Present the records below as a Markdown table with the columns Row and Line, numbering each line and skipping blank lines. Leave the pictures out of the table.

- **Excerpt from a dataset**
<<<<

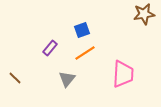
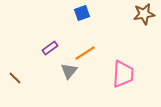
blue square: moved 17 px up
purple rectangle: rotated 14 degrees clockwise
gray triangle: moved 2 px right, 8 px up
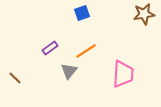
orange line: moved 1 px right, 2 px up
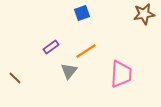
purple rectangle: moved 1 px right, 1 px up
pink trapezoid: moved 2 px left
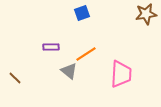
brown star: moved 2 px right
purple rectangle: rotated 35 degrees clockwise
orange line: moved 3 px down
gray triangle: rotated 30 degrees counterclockwise
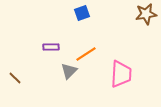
gray triangle: rotated 36 degrees clockwise
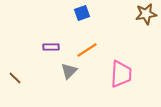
orange line: moved 1 px right, 4 px up
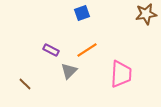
purple rectangle: moved 3 px down; rotated 28 degrees clockwise
brown line: moved 10 px right, 6 px down
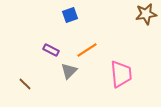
blue square: moved 12 px left, 2 px down
pink trapezoid: rotated 8 degrees counterclockwise
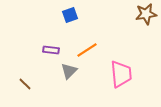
purple rectangle: rotated 21 degrees counterclockwise
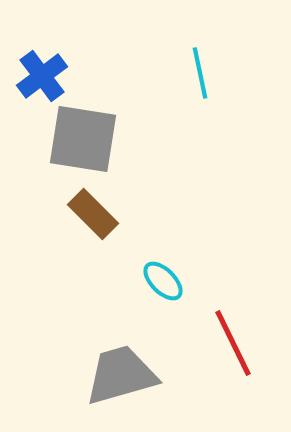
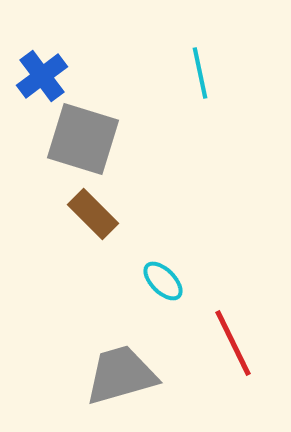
gray square: rotated 8 degrees clockwise
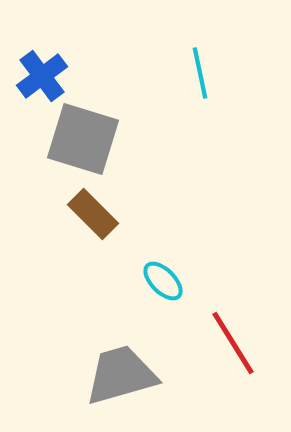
red line: rotated 6 degrees counterclockwise
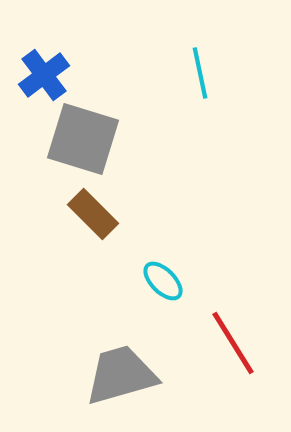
blue cross: moved 2 px right, 1 px up
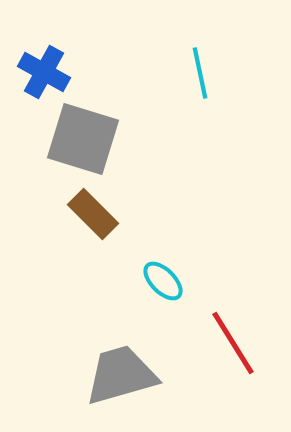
blue cross: moved 3 px up; rotated 24 degrees counterclockwise
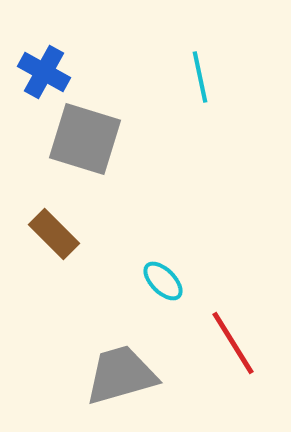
cyan line: moved 4 px down
gray square: moved 2 px right
brown rectangle: moved 39 px left, 20 px down
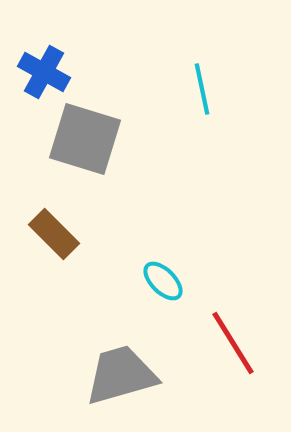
cyan line: moved 2 px right, 12 px down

>>>>

- **Answer to this task**
| Row | Line |
|---|---|
| 1 | blue square: moved 17 px up |
| 2 | purple rectangle: rotated 14 degrees clockwise |
| 3 | gray triangle: moved 2 px right, 8 px up |
| 4 | orange line: moved 1 px right, 2 px up |
| 5 | purple rectangle: moved 1 px right, 1 px up |
| 6 | pink trapezoid: moved 2 px left |
| 7 | brown star: moved 2 px right |
| 8 | purple rectangle: rotated 35 degrees clockwise |
| 9 | orange line: moved 3 px down |
| 10 | gray triangle: rotated 30 degrees counterclockwise |
| 11 | gray triangle: rotated 36 degrees clockwise |
| 12 | orange line: moved 1 px right, 4 px up |
| 13 | purple rectangle: moved 3 px down; rotated 28 degrees clockwise |
| 14 | brown line: moved 10 px right, 6 px down |
| 15 | blue square: moved 12 px left, 2 px down |
| 16 | pink trapezoid: rotated 8 degrees counterclockwise |
| 17 | purple rectangle: rotated 21 degrees counterclockwise |
| 18 | gray square: rotated 8 degrees clockwise |
| 19 | red line: rotated 6 degrees counterclockwise |
| 20 | blue cross: moved 2 px right, 1 px up |
| 21 | blue cross: moved 3 px up; rotated 24 degrees counterclockwise |
| 22 | cyan line: moved 4 px down |
| 23 | gray square: moved 2 px right |
| 24 | brown rectangle: moved 39 px left, 20 px down |
| 25 | cyan line: moved 2 px right, 12 px down |